Which lines in the data below contain the string "slope"? Show each one.
(Exercise materials Opens)
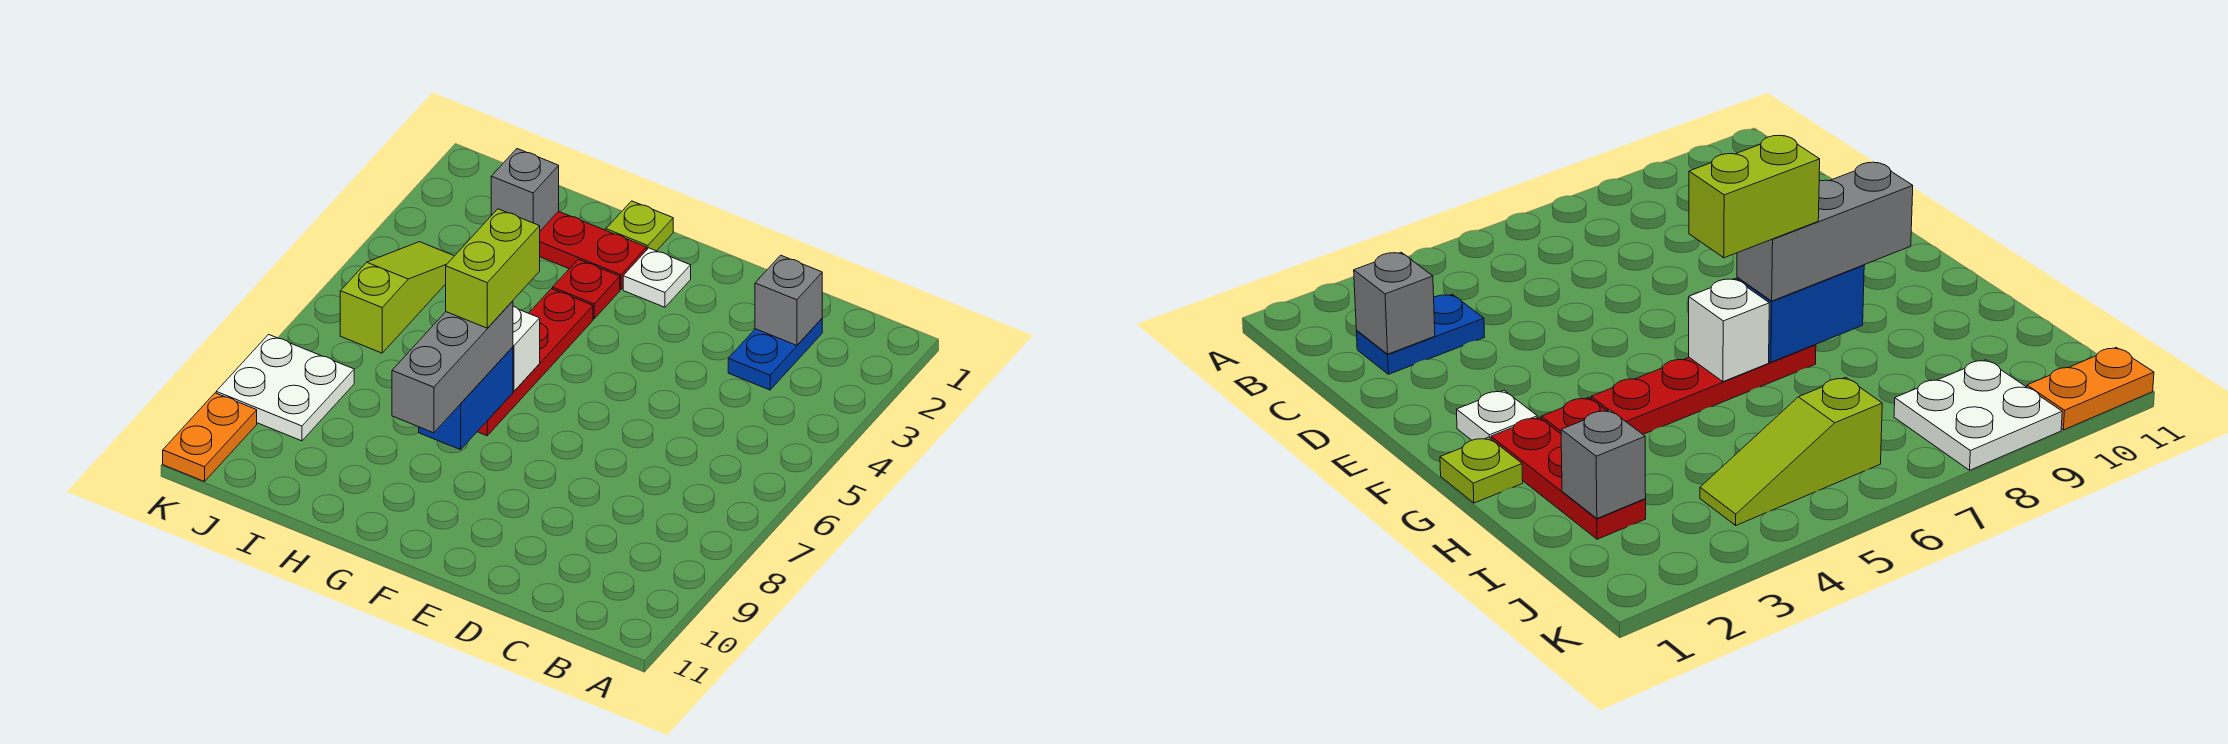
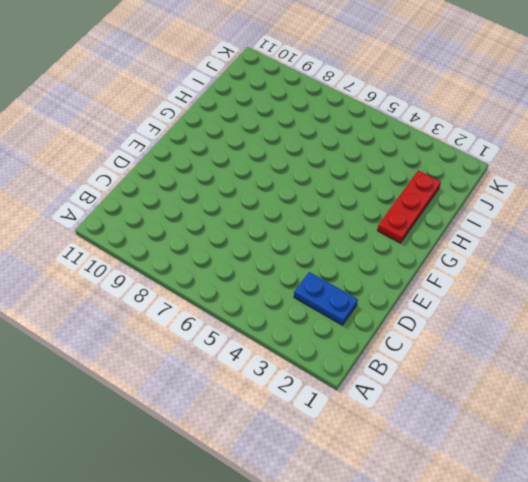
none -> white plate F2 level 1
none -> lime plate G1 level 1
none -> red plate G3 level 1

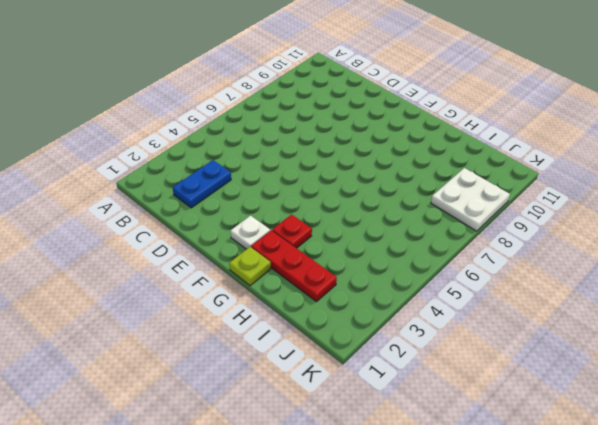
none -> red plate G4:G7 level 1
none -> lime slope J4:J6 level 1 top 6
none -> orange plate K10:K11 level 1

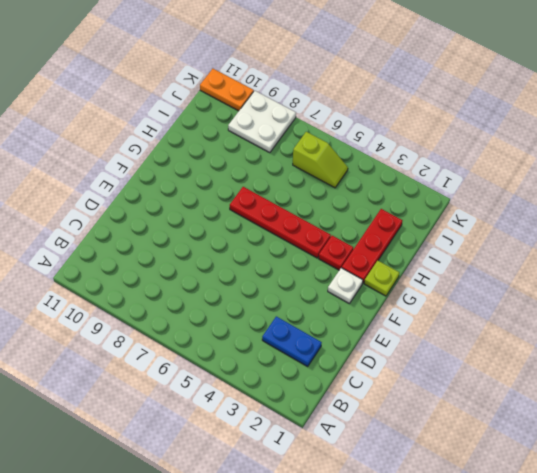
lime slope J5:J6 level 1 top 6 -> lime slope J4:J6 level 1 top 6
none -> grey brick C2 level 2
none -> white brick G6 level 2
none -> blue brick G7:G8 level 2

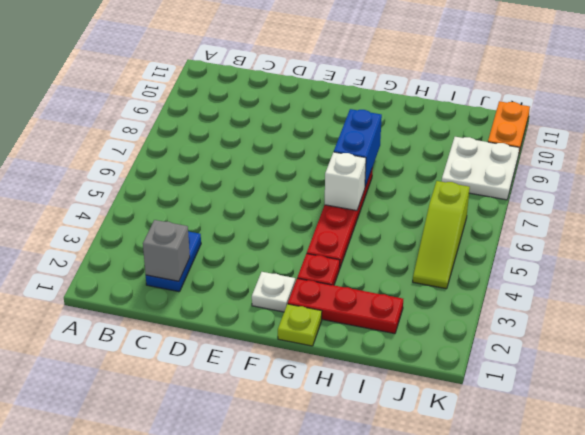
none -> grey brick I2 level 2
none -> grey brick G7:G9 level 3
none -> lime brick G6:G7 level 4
(Exercise materials Closes)
Output of the task:
none -> lime slope J4:J6 level 1 top 6
lime slope J5:J6 level 1 top 6 -> lime slope J4:J6 level 1 top 6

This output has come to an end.